▸ About this task
Return each line of the entries that mentions the word "pink".
Top of Source material
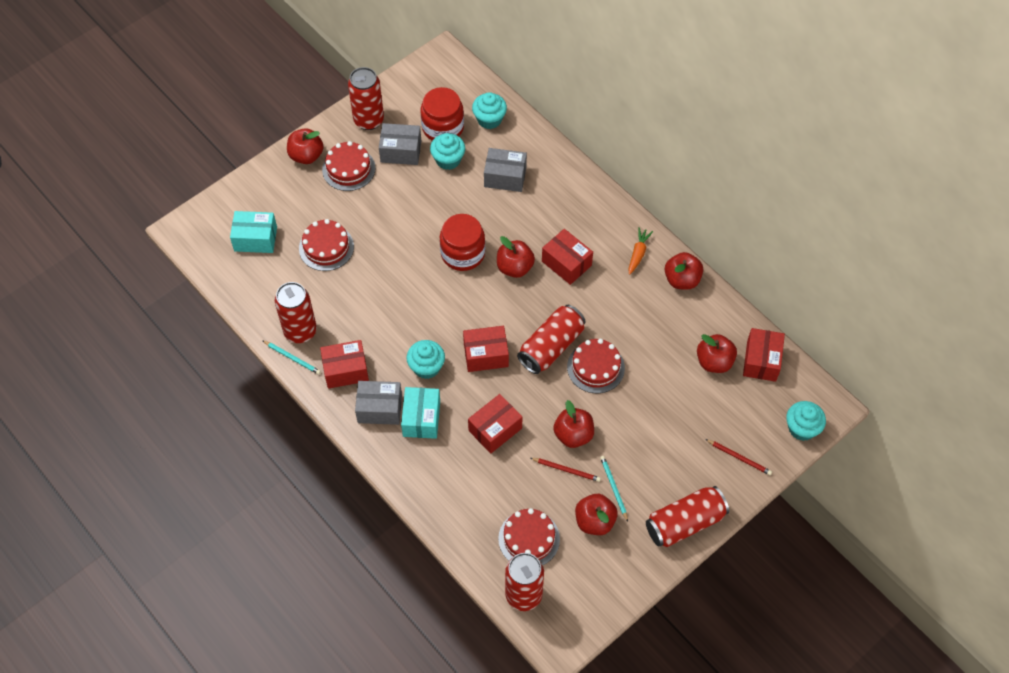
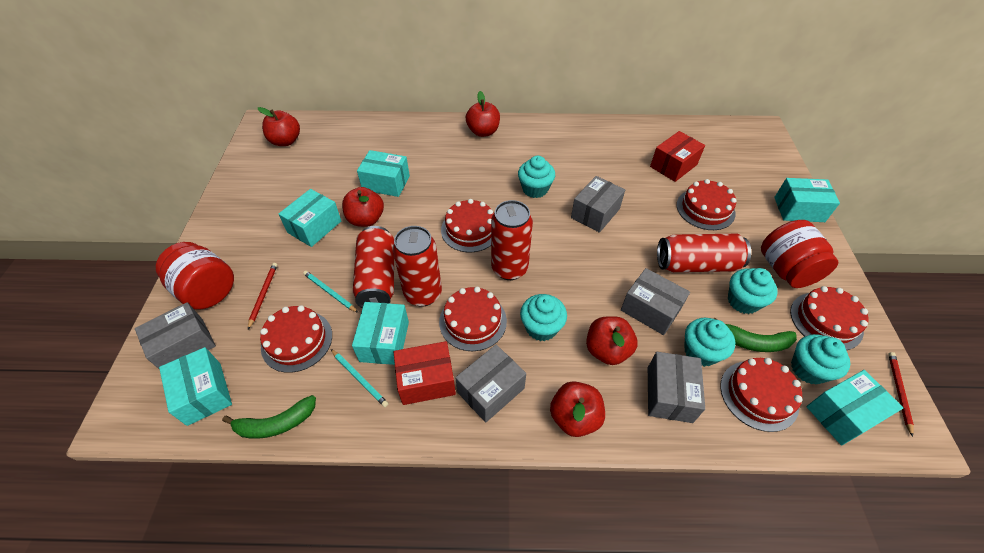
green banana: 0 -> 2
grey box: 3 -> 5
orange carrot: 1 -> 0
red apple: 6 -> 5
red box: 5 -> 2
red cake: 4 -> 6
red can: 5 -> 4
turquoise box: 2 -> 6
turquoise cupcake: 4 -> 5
Bottom of Source material
Top of Source material
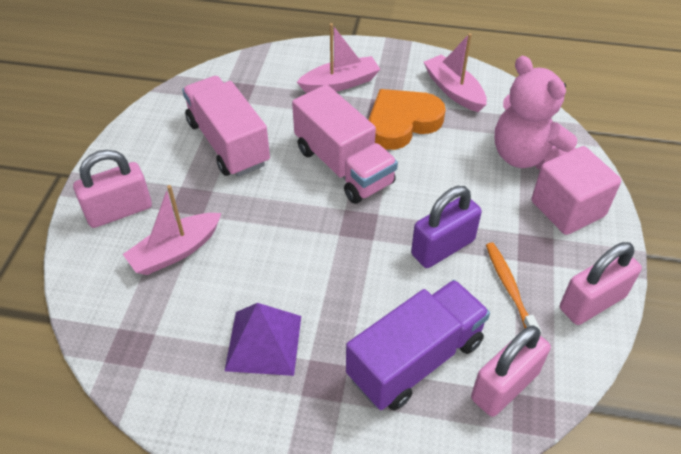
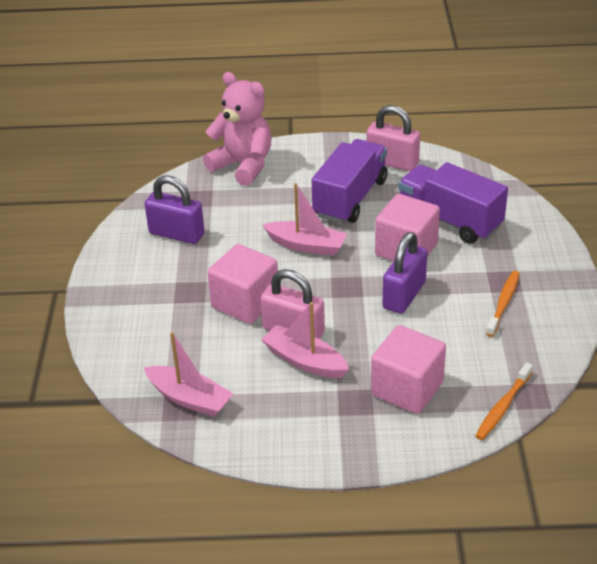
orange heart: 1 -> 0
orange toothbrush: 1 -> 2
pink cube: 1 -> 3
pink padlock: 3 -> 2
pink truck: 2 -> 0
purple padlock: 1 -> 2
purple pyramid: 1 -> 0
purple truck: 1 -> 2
Bottom of Source material
▸ Exercise response
pink cube: 1 -> 3
pink padlock: 3 -> 2
pink truck: 2 -> 0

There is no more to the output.